> _Data section_
*** Block opens ***

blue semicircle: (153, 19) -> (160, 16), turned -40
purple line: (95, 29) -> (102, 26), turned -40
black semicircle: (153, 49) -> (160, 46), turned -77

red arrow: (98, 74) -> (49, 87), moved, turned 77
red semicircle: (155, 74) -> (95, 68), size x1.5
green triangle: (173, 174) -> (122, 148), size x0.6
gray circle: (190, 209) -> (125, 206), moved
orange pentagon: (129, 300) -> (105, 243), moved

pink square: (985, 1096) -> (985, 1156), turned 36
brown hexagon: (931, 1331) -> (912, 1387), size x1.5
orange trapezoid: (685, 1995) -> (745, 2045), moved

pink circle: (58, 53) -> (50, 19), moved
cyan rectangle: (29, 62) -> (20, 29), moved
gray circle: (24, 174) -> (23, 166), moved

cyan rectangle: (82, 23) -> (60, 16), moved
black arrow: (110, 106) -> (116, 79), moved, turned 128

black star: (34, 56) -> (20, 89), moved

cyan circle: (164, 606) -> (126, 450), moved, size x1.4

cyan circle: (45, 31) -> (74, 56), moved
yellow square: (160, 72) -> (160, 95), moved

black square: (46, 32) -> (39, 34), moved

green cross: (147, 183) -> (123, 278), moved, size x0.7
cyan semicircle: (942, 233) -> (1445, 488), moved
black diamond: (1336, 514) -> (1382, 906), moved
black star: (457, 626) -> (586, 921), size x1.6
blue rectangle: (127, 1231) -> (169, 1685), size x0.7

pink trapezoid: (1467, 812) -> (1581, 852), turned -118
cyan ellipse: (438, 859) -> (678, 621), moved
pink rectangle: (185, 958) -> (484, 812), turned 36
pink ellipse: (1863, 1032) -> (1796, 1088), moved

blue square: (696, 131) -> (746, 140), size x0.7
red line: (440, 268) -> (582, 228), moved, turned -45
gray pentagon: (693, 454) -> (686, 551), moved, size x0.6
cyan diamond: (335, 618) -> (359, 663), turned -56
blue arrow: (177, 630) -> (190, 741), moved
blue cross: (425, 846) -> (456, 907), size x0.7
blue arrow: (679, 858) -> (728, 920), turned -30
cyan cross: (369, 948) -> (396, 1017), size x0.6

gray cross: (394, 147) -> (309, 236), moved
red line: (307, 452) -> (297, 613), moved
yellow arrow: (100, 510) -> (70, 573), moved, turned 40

*** Block closes ***

> _Brief_
Lines from the entries that contain the word "pink" are what the answer must hold.

> _Written answer_
pink square: (985, 1096) -> (985, 1156), turned 36
pink circle: (58, 53) -> (50, 19), moved
pink trapezoid: (1467, 812) -> (1581, 852), turned -118
pink rectangle: (185, 958) -> (484, 812), turned 36
pink ellipse: (1863, 1032) -> (1796, 1088), moved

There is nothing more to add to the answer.